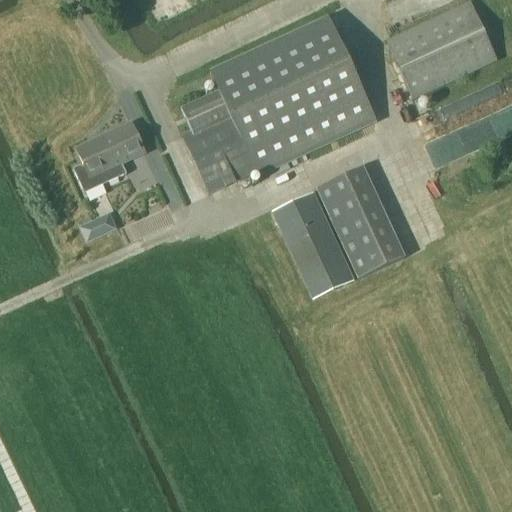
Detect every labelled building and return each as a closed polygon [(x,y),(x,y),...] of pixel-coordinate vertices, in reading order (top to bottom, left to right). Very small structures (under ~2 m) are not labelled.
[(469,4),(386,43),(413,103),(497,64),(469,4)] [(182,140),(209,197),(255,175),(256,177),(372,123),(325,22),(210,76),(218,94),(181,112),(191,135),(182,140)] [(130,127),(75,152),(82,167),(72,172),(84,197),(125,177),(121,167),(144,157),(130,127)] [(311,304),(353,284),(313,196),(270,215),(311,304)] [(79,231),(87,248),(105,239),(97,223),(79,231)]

* * *

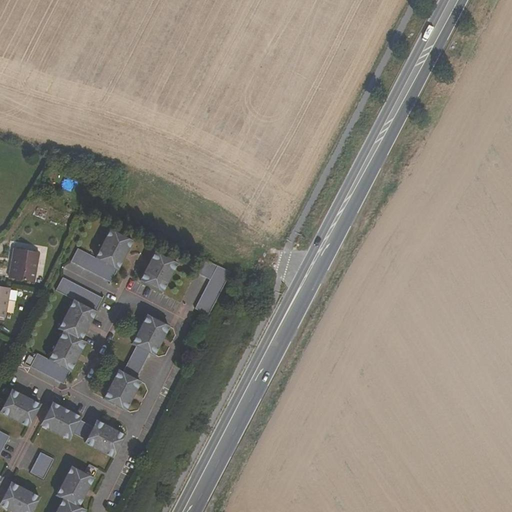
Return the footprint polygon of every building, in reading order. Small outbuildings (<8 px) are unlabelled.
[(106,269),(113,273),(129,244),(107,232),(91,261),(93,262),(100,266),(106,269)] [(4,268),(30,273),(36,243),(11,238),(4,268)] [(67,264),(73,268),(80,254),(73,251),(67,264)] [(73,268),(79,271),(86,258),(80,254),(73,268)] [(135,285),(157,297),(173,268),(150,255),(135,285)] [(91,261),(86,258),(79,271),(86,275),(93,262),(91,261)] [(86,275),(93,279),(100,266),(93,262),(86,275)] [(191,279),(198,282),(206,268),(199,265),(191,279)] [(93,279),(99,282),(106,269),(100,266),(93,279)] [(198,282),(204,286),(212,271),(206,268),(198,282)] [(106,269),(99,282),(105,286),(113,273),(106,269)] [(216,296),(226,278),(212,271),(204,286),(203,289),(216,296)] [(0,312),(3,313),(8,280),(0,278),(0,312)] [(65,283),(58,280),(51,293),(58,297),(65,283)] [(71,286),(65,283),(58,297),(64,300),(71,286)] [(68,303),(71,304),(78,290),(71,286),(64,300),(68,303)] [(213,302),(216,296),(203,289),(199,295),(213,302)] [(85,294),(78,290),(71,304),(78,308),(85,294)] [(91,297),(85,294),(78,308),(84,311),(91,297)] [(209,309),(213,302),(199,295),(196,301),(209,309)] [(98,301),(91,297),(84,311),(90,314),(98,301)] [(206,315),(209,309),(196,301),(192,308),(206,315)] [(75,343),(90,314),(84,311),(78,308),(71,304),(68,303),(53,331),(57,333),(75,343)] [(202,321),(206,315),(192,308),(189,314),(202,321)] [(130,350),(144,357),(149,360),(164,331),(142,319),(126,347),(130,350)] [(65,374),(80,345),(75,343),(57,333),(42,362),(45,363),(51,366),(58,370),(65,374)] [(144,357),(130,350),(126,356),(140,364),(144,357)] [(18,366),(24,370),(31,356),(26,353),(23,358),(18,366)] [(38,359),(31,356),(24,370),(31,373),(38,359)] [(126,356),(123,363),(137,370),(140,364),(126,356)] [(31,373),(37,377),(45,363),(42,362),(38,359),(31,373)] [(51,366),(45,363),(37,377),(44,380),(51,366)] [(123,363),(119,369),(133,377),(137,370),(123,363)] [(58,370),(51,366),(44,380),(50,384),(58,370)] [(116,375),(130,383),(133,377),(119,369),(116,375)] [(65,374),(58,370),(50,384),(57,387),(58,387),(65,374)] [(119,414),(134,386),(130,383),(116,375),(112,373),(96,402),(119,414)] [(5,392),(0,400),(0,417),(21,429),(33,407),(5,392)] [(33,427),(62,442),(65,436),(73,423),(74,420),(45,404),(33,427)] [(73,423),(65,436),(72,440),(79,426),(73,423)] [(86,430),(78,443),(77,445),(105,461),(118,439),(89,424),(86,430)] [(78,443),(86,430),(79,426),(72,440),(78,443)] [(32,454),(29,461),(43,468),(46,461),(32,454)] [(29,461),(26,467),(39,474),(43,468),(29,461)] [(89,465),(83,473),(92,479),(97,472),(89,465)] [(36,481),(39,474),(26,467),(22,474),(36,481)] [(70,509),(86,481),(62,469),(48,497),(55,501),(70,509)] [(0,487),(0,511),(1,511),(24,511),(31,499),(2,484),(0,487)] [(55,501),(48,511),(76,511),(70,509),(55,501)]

---

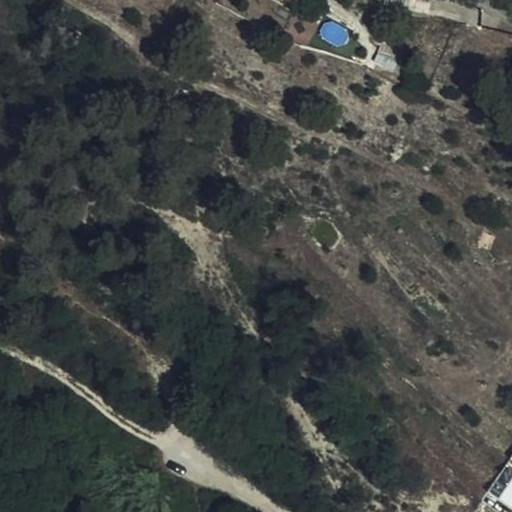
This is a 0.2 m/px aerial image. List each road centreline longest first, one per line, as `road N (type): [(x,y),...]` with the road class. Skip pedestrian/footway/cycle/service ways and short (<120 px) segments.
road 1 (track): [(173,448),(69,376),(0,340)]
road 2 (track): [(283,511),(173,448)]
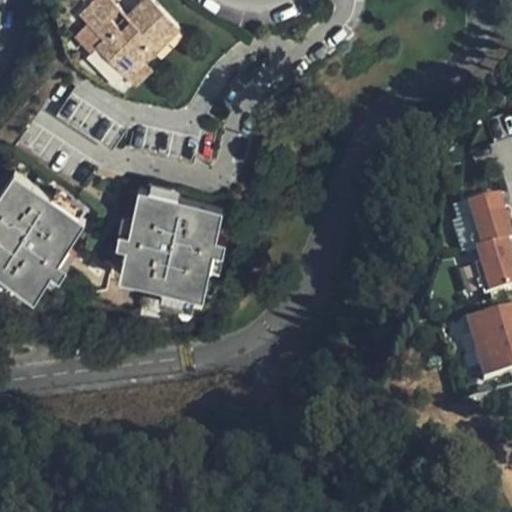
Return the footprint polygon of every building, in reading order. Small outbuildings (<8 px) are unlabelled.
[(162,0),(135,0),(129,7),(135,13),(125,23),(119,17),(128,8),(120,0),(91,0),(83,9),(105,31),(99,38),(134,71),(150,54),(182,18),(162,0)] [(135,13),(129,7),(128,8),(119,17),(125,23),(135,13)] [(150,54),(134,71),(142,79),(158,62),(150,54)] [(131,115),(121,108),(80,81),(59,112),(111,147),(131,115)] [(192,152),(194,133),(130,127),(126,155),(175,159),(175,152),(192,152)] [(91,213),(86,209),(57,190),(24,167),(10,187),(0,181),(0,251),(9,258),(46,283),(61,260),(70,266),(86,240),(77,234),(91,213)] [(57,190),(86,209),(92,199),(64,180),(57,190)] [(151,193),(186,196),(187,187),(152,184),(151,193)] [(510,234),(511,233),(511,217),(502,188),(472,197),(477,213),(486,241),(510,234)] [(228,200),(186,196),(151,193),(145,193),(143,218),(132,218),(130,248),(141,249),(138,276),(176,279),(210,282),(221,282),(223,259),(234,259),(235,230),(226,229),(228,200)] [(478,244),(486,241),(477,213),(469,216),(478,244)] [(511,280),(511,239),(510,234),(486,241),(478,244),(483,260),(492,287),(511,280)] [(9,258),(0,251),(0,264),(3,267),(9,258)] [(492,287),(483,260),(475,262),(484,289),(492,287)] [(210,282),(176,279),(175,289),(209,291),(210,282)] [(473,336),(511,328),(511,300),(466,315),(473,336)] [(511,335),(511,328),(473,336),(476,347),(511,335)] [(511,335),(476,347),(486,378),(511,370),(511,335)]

## AIM OF THE EXERCISE
Copy out the records word for word, starting with the line containing "This is a 0.2" and going on through the line containing "road 2 (track): [(283,511),(173,448)]".

## SOLVED PROBLEM
This is a 0.2 m/px aerial image. List each road centreline longest first, one per line, as `road N (type): [(x,y),...]` with the road class. Skip pedestrian/footway/cycle/service ways and short (<120 px) segments.
road 1 (track): [(173,448),(69,376),(0,340)]
road 2 (track): [(283,511),(173,448)]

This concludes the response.